SET TASK:
Write out every row below word for word, and leave the picture lines out of your answer.

Collection entries:

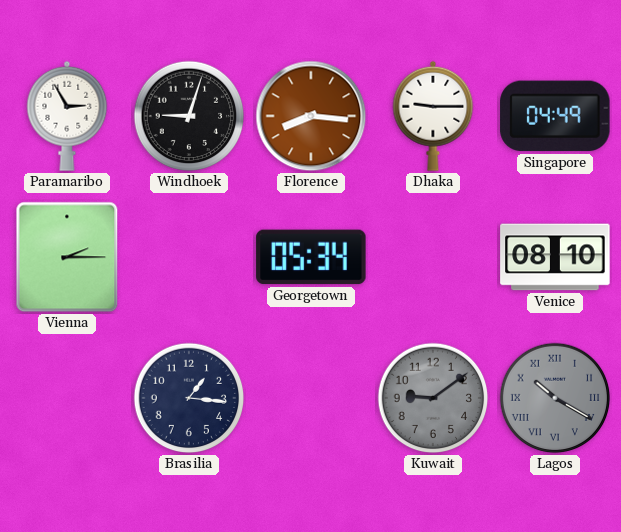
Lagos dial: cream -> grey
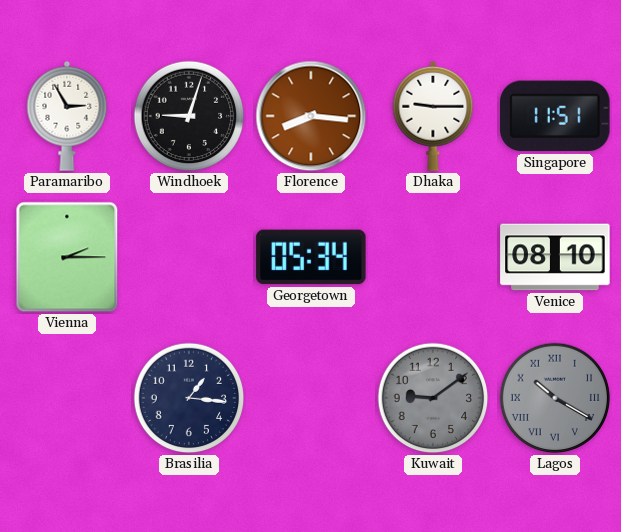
Singapore: 04:49 -> 11:51
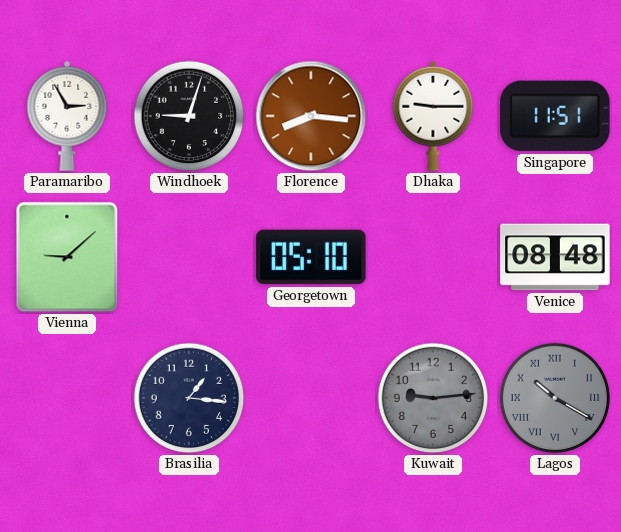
Vienna: 2:15 -> 9:08
Georgetown: 05:34 -> 05:10
Venice: 08:10 -> 08:48
Kuwait: 9:09 -> 9:14
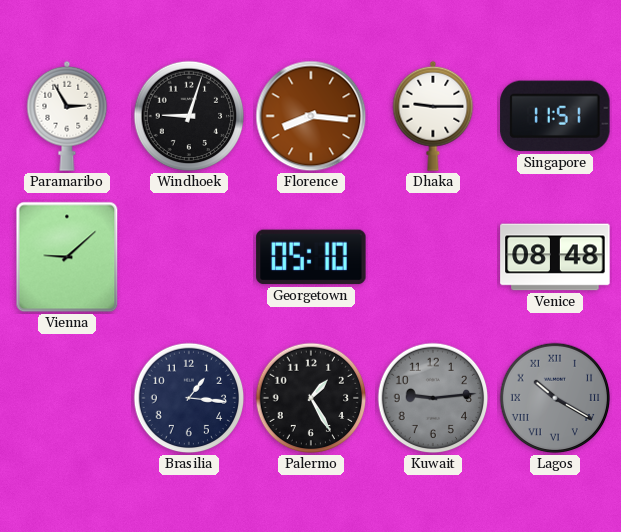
Palermo: none -> 1:25
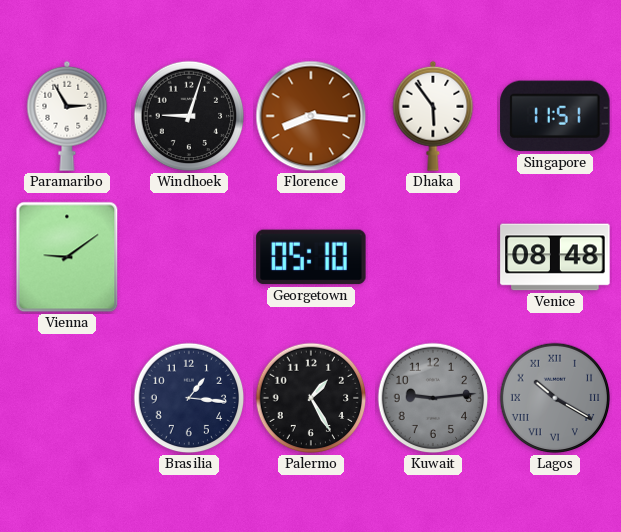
Dhaka: 9:15 -> 5:54
Vienna: 9:08 -> 9:09
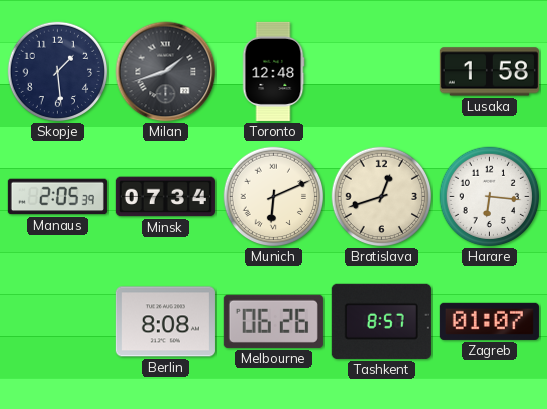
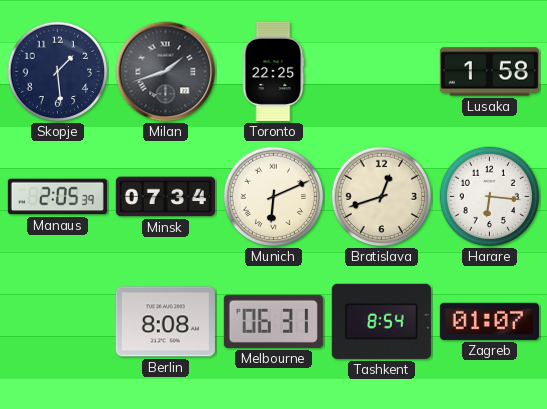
Toronto: 12:48 -> 22:25
Melbourne: 06:26 -> 06:31
Tashkent: 8:57 -> 8:54
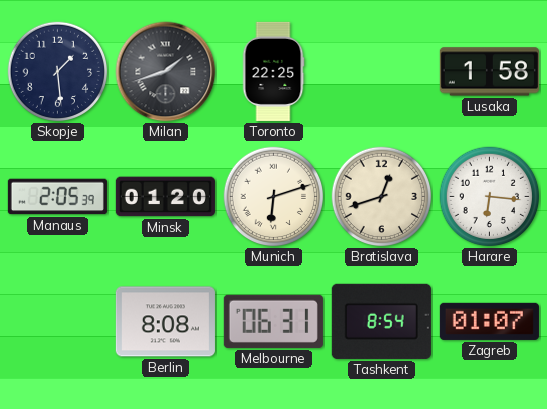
Minsk: 07:34 -> 01:20
Munich: 6:11 -> 6:12
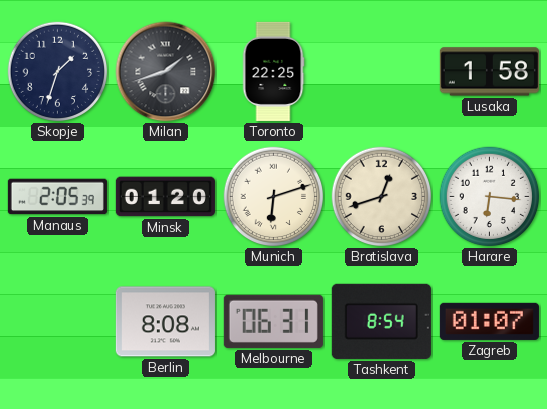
Skopje: 1:29 -> 1:33
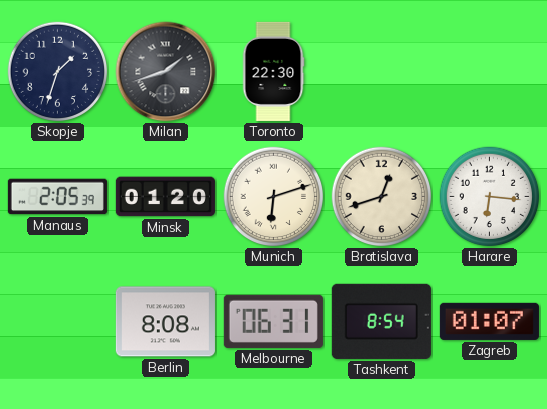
Toronto: 22:25 -> 22:30
Lusaka: 1:58 -> none
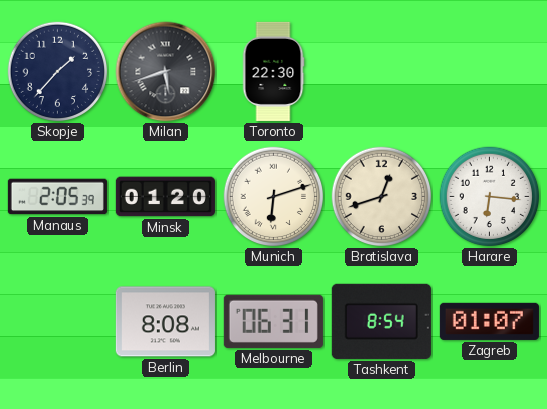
Skopje: 1:33 -> 1:37
Milan: 1:42 -> 5:42
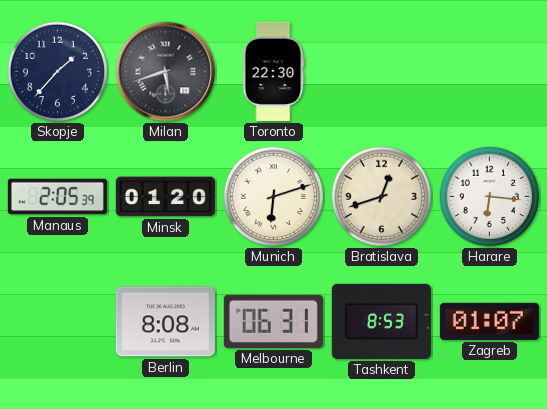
Tashkent: 8:54 -> 8:53
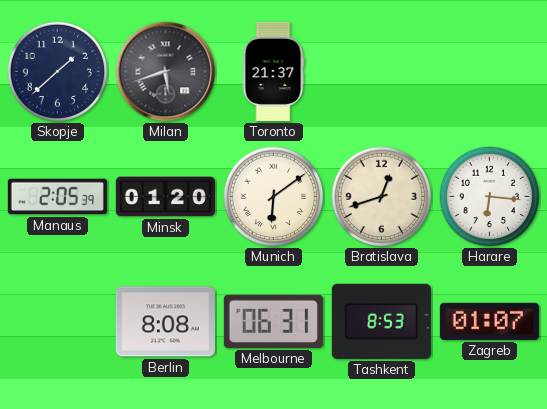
Skopje: 1:37 -> 1:38
Toronto: 22:30 -> 21:37
Munich: 6:12 -> 6:09
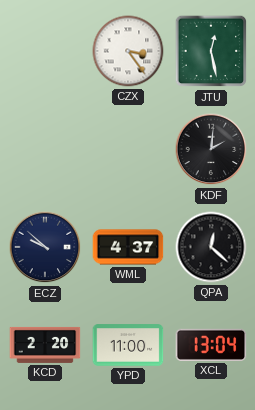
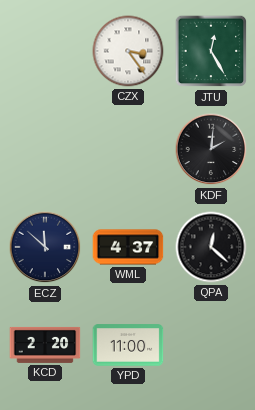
JTU: 12:28 -> 12:25
ECZ: 9:52 -> 11:52
XCL: 13:04 -> none
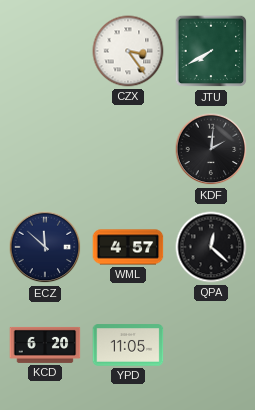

TASK RESULT:
Lagos dial: cream -> grey
Singapore: 04:49 -> 11:51
Vienna: 2:15 -> 9:08
Georgetown: 05:34 -> 05:10
Venice: 08:10 -> 08:48
Kuwait: 9:09 -> 9:14
Palermo: none -> 1:25
Dhaka: 9:15 -> 5:54
Vienna: 9:08 -> 9:09
Toronto: 12:48 -> 22:25
Melbourne: 06:26 -> 06:31
Tashkent: 8:57 -> 8:54
Minsk: 07:34 -> 01:20
Munich: 6:11 -> 6:12
Skopje: 1:29 -> 1:33
Toronto: 22:25 -> 22:30
Lusaka: 1:58 -> none
Skopje: 1:33 -> 1:37
Milan: 1:42 -> 5:42
Tashkent: 8:54 -> 8:53
Skopje: 1:37 -> 1:38
Toronto: 22:30 -> 21:37
Munich: 6:12 -> 6:09
JTU: 12:28 -> 12:25
ECZ: 9:52 -> 11:52
XCL: 13:04 -> none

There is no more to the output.